Set the data down exactly as it stands, and keep its pictures out.

--- Extracted entries ---

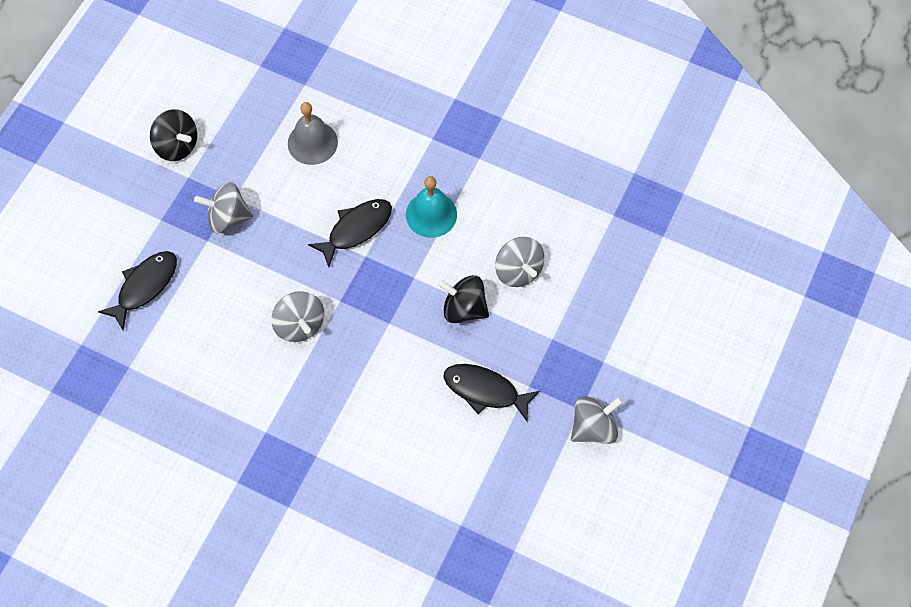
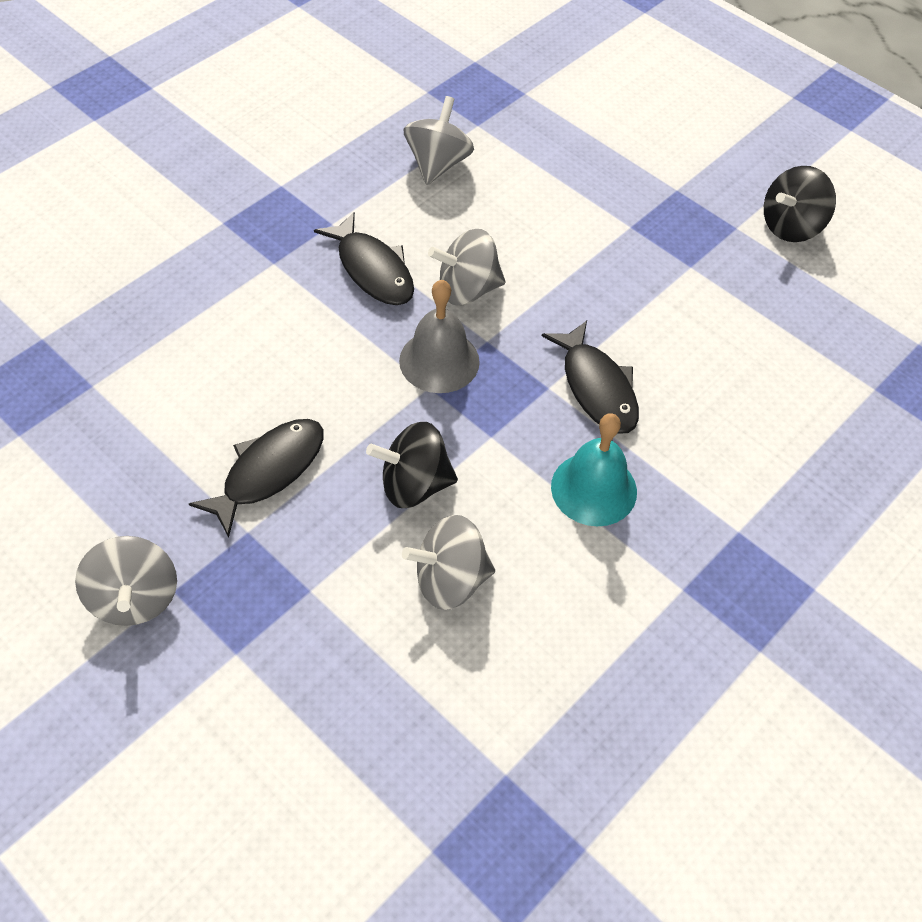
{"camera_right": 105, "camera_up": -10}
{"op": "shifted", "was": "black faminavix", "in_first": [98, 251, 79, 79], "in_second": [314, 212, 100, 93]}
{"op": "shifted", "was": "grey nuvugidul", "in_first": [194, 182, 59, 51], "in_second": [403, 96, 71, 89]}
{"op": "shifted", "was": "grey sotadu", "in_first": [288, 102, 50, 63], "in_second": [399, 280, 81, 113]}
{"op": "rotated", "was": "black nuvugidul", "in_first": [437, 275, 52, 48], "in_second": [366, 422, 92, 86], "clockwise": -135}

---

Answer to this problem:
{"camera_right": 105, "camera_up": -10}
{"op": "shifted", "was": "black faminavix", "in_first": [98, 251, 79, 79], "in_second": [314, 212, 100, 93]}
{"op": "shifted", "was": "grey nuvugidul", "in_first": [194, 182, 59, 51], "in_second": [403, 96, 71, 89]}
{"op": "shifted", "was": "grey sotadu", "in_first": [288, 102, 50, 63], "in_second": [399, 280, 81, 113]}
{"op": "rotated", "was": "black nuvugidul", "in_first": [437, 275, 52, 48], "in_second": [366, 422, 92, 86], "clockwise": -135}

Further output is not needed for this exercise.